▸ **与えられた課題**
次のリストから、文字列「kern」を含む行をすべて抜き出して示すこと。大文字と小文字は区別する。

---------------

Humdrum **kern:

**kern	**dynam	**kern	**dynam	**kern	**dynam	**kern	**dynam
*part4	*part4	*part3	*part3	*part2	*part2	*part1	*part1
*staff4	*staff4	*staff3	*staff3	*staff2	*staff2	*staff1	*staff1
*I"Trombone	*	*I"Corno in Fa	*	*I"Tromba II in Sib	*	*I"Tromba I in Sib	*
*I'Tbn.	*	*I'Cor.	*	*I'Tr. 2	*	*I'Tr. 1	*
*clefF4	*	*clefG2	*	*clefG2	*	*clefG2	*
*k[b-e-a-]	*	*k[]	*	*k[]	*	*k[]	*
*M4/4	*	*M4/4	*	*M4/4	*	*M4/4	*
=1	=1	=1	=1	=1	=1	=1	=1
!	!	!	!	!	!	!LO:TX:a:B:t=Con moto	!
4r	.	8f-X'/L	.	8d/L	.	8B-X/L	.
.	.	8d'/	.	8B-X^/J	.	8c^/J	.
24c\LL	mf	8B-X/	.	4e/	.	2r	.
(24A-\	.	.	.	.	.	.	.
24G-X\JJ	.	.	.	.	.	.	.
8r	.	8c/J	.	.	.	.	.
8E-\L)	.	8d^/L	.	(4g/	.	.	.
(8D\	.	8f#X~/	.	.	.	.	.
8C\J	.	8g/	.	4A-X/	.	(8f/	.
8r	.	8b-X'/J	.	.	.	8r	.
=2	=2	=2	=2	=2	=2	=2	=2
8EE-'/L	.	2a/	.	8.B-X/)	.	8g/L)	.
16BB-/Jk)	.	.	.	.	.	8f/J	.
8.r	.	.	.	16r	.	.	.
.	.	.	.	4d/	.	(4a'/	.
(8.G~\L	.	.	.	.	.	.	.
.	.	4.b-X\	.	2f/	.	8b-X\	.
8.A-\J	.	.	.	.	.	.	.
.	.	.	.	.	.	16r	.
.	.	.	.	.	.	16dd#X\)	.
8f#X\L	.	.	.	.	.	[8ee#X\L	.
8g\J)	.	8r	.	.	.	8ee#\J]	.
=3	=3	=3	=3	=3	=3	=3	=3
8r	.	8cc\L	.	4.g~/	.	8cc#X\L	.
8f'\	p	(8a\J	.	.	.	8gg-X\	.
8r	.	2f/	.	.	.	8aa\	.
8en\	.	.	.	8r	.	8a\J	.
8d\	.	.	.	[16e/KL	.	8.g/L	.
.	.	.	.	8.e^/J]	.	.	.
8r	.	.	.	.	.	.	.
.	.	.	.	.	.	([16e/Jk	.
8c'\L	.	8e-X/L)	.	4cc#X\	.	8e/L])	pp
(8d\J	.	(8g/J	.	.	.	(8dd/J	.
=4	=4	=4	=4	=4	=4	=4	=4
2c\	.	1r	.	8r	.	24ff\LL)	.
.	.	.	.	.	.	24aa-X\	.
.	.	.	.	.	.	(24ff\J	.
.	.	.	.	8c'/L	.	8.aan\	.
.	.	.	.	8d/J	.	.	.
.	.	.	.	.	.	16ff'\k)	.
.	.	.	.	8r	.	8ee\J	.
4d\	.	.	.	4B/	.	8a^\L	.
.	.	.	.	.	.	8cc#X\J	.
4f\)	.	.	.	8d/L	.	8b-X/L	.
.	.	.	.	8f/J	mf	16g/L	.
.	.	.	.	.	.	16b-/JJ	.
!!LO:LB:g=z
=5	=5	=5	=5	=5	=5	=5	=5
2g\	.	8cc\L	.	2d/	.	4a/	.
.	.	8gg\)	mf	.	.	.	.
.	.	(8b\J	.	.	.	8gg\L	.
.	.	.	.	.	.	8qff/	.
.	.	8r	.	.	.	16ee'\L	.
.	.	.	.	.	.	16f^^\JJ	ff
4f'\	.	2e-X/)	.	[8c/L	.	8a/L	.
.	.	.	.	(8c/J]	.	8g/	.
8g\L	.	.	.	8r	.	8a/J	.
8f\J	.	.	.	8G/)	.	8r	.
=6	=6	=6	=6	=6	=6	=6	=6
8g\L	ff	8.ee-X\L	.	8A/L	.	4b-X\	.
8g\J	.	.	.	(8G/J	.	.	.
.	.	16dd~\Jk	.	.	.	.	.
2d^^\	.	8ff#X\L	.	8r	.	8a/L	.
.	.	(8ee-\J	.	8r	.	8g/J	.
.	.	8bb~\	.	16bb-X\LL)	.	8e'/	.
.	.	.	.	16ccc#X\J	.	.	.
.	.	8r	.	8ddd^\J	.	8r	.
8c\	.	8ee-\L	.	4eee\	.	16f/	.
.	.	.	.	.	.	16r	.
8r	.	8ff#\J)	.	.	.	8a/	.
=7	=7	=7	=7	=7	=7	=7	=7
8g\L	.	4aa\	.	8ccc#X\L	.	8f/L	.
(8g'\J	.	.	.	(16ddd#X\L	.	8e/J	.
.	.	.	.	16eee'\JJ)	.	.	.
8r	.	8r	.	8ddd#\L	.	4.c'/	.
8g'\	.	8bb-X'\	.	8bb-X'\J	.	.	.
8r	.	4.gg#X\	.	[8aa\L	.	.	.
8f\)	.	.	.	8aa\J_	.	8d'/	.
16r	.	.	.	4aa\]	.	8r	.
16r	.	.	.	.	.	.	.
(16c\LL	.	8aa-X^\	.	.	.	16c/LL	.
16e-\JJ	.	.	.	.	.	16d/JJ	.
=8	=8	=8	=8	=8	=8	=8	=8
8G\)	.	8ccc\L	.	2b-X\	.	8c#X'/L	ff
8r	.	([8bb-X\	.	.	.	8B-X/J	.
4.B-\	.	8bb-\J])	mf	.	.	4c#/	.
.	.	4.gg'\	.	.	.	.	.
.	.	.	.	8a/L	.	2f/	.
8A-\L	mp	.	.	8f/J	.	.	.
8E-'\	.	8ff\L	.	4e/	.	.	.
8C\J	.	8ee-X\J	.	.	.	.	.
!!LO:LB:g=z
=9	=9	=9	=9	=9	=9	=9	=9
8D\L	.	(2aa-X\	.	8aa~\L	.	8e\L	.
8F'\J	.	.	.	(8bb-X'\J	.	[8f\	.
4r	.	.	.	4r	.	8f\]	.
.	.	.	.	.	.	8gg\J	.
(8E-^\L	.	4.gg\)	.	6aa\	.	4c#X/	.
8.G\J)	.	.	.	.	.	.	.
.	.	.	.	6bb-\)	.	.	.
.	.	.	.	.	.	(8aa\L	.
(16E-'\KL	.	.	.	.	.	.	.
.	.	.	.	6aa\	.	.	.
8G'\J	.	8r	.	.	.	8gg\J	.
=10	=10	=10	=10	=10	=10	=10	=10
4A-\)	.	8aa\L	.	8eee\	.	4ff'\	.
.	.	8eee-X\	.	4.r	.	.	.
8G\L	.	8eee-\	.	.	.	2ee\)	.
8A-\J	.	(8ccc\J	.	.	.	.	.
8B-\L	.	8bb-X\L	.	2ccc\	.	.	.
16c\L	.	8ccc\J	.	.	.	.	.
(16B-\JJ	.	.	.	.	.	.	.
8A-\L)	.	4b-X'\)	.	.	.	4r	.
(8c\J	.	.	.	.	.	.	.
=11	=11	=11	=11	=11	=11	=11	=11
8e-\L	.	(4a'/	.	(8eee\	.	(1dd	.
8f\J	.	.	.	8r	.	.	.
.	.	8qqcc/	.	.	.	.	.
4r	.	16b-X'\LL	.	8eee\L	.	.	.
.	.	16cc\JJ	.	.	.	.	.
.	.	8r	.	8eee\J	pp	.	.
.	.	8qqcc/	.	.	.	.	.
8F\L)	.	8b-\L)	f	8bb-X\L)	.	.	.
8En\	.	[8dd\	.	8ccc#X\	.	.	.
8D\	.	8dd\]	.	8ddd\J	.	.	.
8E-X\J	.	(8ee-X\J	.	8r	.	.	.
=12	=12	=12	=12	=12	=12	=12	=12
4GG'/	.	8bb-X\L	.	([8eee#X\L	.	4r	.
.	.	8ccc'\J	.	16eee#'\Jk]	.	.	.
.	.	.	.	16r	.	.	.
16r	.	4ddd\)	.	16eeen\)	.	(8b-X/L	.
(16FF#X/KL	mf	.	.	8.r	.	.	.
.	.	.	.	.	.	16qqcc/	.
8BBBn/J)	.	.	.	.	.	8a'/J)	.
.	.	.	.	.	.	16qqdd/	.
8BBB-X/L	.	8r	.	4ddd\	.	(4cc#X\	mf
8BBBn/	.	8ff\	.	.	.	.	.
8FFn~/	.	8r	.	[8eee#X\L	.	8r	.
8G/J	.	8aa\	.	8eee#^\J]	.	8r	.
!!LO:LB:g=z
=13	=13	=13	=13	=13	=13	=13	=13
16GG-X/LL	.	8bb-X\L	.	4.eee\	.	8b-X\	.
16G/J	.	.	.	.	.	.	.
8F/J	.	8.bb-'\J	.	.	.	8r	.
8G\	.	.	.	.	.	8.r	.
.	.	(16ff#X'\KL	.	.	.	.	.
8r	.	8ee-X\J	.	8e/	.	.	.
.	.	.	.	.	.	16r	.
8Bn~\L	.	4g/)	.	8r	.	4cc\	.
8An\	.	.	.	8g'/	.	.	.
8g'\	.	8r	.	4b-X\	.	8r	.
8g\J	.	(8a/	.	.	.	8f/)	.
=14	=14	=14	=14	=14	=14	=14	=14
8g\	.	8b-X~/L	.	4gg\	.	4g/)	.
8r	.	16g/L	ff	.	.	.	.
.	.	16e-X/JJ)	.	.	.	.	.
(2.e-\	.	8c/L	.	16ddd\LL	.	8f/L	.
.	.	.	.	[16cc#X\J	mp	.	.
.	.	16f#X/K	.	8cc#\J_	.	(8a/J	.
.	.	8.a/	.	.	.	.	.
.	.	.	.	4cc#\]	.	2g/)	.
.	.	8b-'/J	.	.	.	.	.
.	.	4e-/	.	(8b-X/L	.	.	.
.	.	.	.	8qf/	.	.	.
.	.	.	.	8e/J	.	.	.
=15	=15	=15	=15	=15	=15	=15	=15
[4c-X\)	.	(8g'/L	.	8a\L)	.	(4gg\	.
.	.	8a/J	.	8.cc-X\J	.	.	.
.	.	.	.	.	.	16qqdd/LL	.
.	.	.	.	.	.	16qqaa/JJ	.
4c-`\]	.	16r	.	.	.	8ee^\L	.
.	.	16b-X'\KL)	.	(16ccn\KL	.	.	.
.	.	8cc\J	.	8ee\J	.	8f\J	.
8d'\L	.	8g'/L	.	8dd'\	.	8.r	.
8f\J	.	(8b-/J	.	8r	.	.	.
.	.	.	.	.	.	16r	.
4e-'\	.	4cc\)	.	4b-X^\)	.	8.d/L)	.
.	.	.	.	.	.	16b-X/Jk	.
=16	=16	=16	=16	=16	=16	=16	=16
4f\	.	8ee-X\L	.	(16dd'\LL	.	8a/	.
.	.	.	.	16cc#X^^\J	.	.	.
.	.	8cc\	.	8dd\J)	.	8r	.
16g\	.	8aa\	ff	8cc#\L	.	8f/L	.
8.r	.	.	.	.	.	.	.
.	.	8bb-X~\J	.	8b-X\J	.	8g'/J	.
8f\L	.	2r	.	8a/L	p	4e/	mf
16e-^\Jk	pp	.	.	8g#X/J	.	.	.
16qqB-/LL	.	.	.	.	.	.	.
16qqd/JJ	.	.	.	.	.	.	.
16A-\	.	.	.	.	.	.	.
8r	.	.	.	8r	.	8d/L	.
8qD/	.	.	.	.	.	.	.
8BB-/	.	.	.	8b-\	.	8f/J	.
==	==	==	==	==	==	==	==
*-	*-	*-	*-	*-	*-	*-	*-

---------------

▸ **課題への回答**
Humdrum **kern:
**kern	**dynam	**kern	**dynam	**kern	**dynam	**kern	**dynam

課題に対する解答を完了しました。